- Data provided
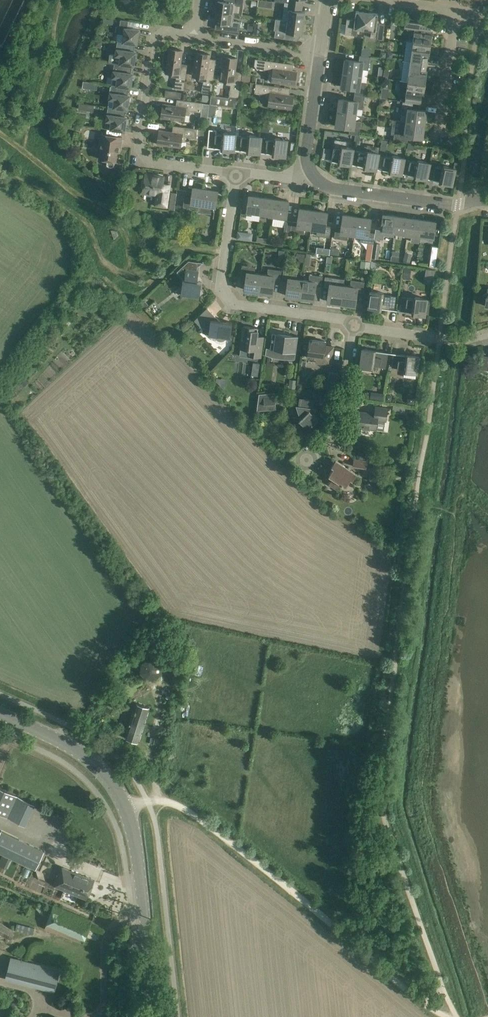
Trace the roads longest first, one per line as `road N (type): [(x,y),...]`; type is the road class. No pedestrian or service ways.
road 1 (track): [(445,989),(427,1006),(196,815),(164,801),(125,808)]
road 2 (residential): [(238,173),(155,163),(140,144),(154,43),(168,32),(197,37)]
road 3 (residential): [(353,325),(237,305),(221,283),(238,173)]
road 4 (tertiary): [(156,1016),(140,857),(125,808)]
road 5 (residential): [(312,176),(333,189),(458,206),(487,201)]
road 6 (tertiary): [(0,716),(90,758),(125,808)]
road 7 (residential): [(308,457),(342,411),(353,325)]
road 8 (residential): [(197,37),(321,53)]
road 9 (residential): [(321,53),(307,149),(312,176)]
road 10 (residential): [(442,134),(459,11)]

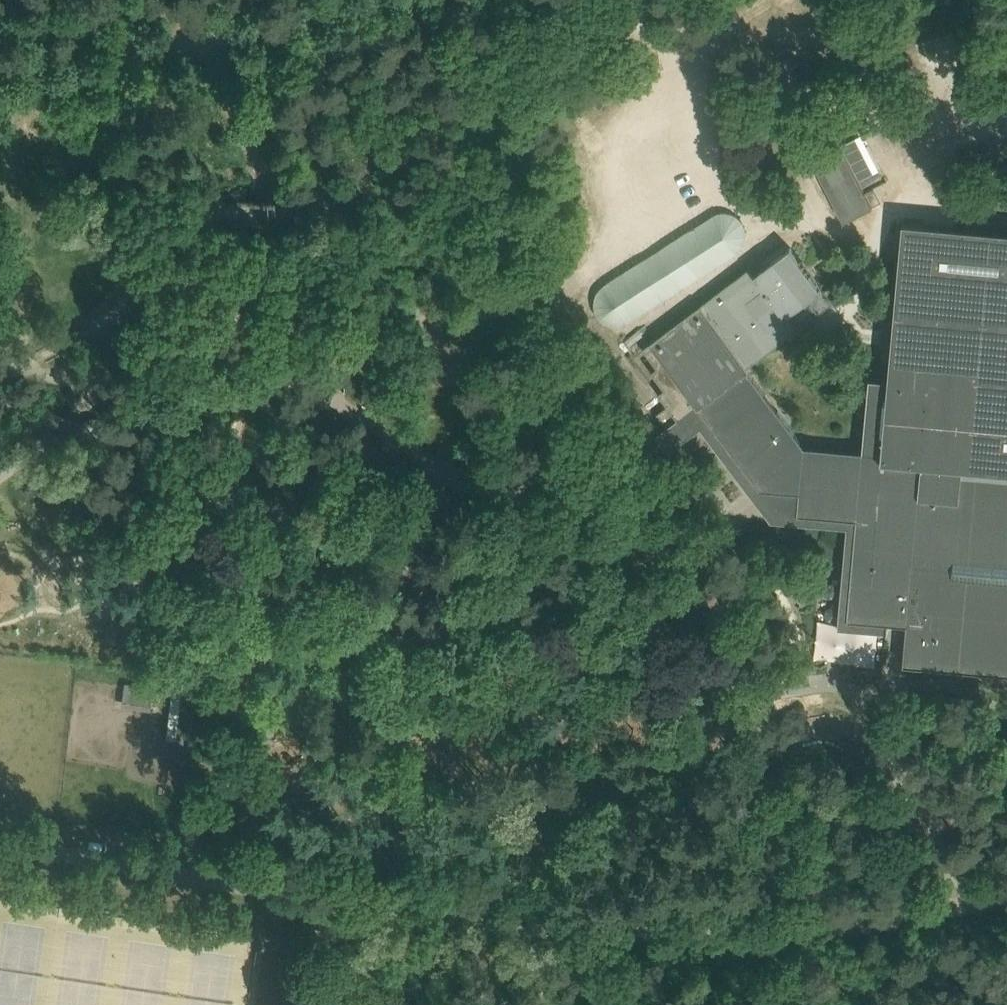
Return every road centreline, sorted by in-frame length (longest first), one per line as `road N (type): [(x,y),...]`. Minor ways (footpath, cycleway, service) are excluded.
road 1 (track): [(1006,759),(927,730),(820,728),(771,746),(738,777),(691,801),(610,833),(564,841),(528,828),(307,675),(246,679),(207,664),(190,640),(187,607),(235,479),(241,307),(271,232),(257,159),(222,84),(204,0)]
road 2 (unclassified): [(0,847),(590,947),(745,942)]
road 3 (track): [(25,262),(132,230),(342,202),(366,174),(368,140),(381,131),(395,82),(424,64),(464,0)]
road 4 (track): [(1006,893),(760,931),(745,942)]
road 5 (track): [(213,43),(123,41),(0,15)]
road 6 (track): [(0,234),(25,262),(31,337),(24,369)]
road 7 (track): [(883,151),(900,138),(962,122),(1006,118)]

- Task requirements
Each line from the one containing "Return every road" down to the last line of the material above is to be transcribed exactly, with nothing else included.

- Answer to this exercise
Return every road centreline, sorted by in-frame length (longest first), one per line as `road N (type): [(x,y),...]`. Minor ways (footpath, cycleway, service) are excluded.
road 1 (track): [(1006,759),(927,730),(820,728),(771,746),(738,777),(691,801),(610,833),(564,841),(528,828),(307,675),(246,679),(207,664),(190,640),(187,607),(235,479),(241,307),(271,232),(257,159),(222,84),(204,0)]
road 2 (unclassified): [(0,847),(590,947),(745,942)]
road 3 (track): [(25,262),(132,230),(342,202),(366,174),(368,140),(381,131),(395,82),(424,64),(464,0)]
road 4 (track): [(1006,893),(760,931),(745,942)]
road 5 (track): [(213,43),(123,41),(0,15)]
road 6 (track): [(0,234),(25,262),(31,337),(24,369)]
road 7 (track): [(883,151),(900,138),(962,122),(1006,118)]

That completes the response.